> **Supplied records**
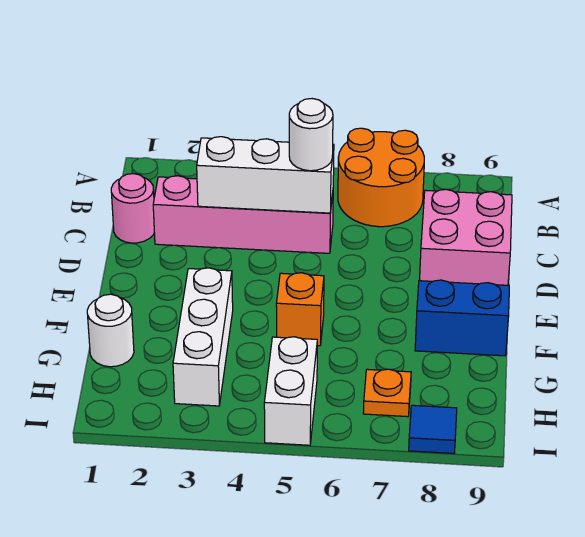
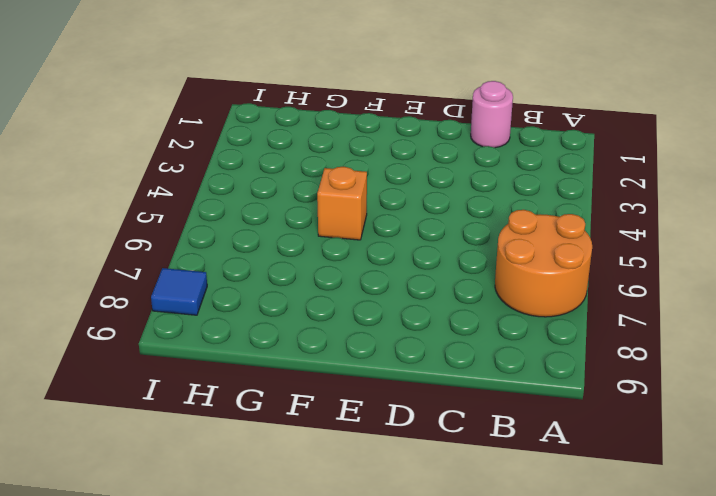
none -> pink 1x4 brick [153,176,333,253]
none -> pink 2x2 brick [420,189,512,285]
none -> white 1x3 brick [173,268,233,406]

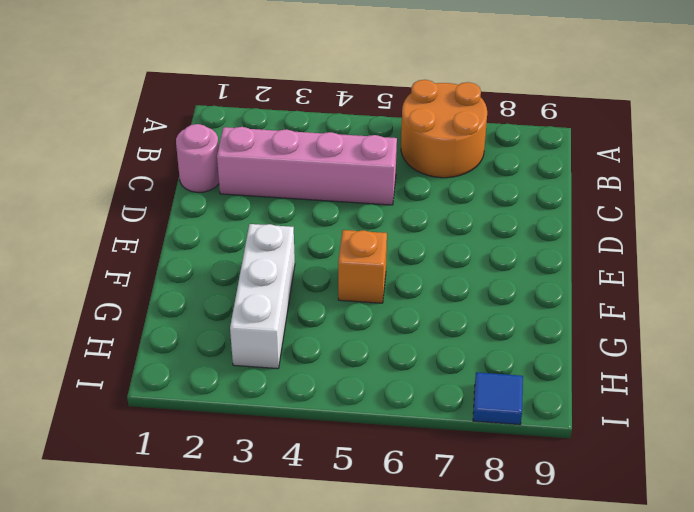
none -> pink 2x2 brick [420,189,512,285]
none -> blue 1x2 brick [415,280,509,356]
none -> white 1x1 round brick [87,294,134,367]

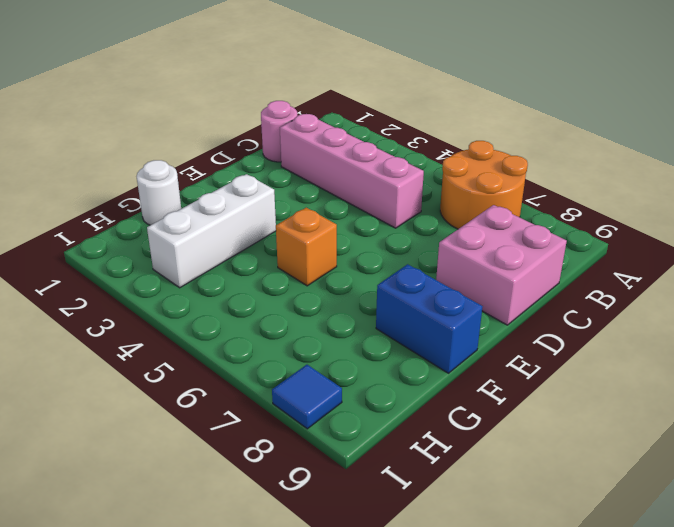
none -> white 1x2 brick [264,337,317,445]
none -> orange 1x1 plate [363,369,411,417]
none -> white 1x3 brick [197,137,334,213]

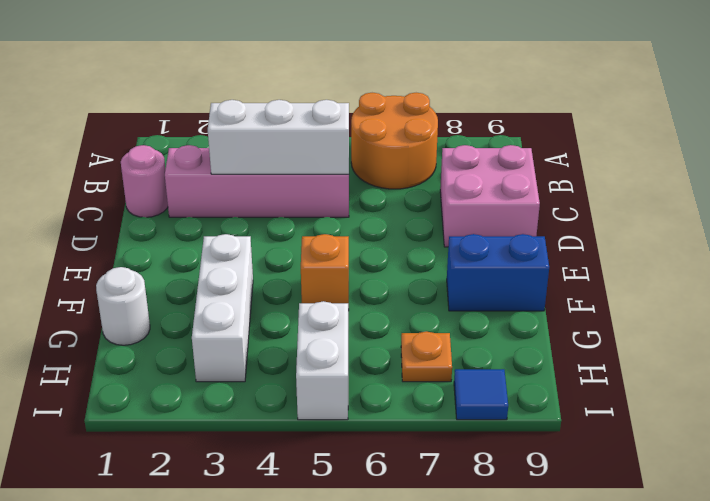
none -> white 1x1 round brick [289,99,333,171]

> **What is needed**
Each line in the data that holds the string "white" must be returned.

> **Exercise answer**
none -> white 1x3 brick [173,268,233,406]
none -> white 1x1 round brick [87,294,134,367]
none -> white 1x2 brick [264,337,317,445]
none -> white 1x3 brick [197,137,334,213]
none -> white 1x1 round brick [289,99,333,171]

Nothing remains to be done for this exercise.